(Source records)
* start *
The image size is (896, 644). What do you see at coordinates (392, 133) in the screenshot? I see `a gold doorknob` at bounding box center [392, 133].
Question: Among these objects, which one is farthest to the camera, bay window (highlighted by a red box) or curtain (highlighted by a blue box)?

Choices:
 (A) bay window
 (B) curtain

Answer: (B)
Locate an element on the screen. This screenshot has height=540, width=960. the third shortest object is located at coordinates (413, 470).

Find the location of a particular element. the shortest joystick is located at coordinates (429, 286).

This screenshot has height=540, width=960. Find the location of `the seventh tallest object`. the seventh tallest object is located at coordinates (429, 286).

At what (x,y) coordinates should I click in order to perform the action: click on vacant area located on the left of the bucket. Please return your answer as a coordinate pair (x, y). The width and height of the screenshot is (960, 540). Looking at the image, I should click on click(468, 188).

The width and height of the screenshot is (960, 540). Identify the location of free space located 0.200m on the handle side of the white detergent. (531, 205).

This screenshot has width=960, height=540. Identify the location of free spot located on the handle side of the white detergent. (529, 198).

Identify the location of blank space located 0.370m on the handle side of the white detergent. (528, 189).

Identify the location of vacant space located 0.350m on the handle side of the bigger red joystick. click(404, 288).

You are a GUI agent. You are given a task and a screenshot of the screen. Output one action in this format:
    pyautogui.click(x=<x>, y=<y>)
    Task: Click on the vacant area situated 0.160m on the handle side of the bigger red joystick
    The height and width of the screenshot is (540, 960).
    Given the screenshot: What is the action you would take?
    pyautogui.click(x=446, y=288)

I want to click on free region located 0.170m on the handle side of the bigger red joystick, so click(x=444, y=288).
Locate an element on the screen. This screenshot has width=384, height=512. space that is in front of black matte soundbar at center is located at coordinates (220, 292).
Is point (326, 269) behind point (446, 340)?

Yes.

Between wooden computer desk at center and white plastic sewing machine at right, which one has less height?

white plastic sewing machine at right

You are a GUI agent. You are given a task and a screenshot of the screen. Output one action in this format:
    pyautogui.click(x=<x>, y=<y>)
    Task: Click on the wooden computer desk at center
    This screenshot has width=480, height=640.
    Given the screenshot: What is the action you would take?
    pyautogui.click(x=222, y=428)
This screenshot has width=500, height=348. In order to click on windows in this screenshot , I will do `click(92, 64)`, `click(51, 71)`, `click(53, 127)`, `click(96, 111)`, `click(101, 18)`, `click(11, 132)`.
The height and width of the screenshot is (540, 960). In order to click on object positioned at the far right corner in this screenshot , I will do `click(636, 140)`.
* end *
▶ _Task objective_
Turn every line of the source records above into a JSON list of strings, one string per line, leaving out the blank lines.

▶ _Completed task_
[
  "The image size is (896, 644). What do you see at coordinates (392, 133) in the screenshot? I see `a gold doorknob` at bounding box center [392, 133].",
  "Question: Among these objects, which one is farthest to the camera, bay window (highlighted by a red box) or curtain (highlighted by a blue box)?",
  "Choices:",
  " (A) bay window",
  " (B) curtain",
  "Answer: (B)",
  "Locate an element on the screen. This screenshot has height=540, width=960. the third shortest object is located at coordinates (413, 470).",
  "Find the location of a particular element. the shortest joystick is located at coordinates (429, 286).",
  "This screenshot has height=540, width=960. Find the location of `the seventh tallest object`. the seventh tallest object is located at coordinates (429, 286).",
  "At what (x,y) coordinates should I click in order to perform the action: click on vacant area located on the left of the bucket. Please return your answer as a coordinate pair (x, y). The width and height of the screenshot is (960, 540). Looking at the image, I should click on click(468, 188).",
  "The width and height of the screenshot is (960, 540). Identify the location of free space located 0.200m on the handle side of the white detergent. (531, 205).",
  "This screenshot has width=960, height=540. Identify the location of free spot located on the handle side of the white detergent. (529, 198).",
  "Identify the location of blank space located 0.370m on the handle side of the white detergent. (528, 189).",
  "Identify the location of vacant space located 0.350m on the handle side of the bigger red joystick. click(404, 288).",
  "You are a GUI agent. You are given a task and a screenshot of the screen. Output one action in this format:",
  "    pyautogui.click(x=<x>, y=<y>)",
  "    Task: Click on the vacant area situated 0.160m on the handle side of the bigger red joystick",
  "    The height and width of the screenshot is (540, 960).",
  "    Given the screenshot: What is the action you would take?",
  "    pyautogui.click(x=446, y=288)",
  "I want to click on free region located 0.170m on the handle side of the bigger red joystick, so click(x=444, y=288).",
  "Locate an element on the screen. This screenshot has width=384, height=512. space that is in front of black matte soundbar at center is located at coordinates (220, 292).",
  "Is point (326, 269) behind point (446, 340)?",
  "Yes.",
  "Between wooden computer desk at center and white plastic sewing machine at right, which one has less height?",
  "white plastic sewing machine at right",
  "You are a GUI agent. You are given a task and a screenshot of the screen. Output one action in this format:",
  "    pyautogui.click(x=<x>, y=<y>)",
  "    Task: Click on the wooden computer desk at center",
  "    This screenshot has width=480, height=640.",
  "    Given the screenshot: What is the action you would take?",
  "    pyautogui.click(x=222, y=428)",
  "This screenshot has width=500, height=348. In order to click on windows in this screenshot , I will do `click(92, 64)`, `click(51, 71)`, `click(53, 127)`, `click(96, 111)`, `click(101, 18)`, `click(11, 132)`.",
  "The height and width of the screenshot is (540, 960). In order to click on object positioned at the far right corner in this screenshot , I will do `click(636, 140)`."
]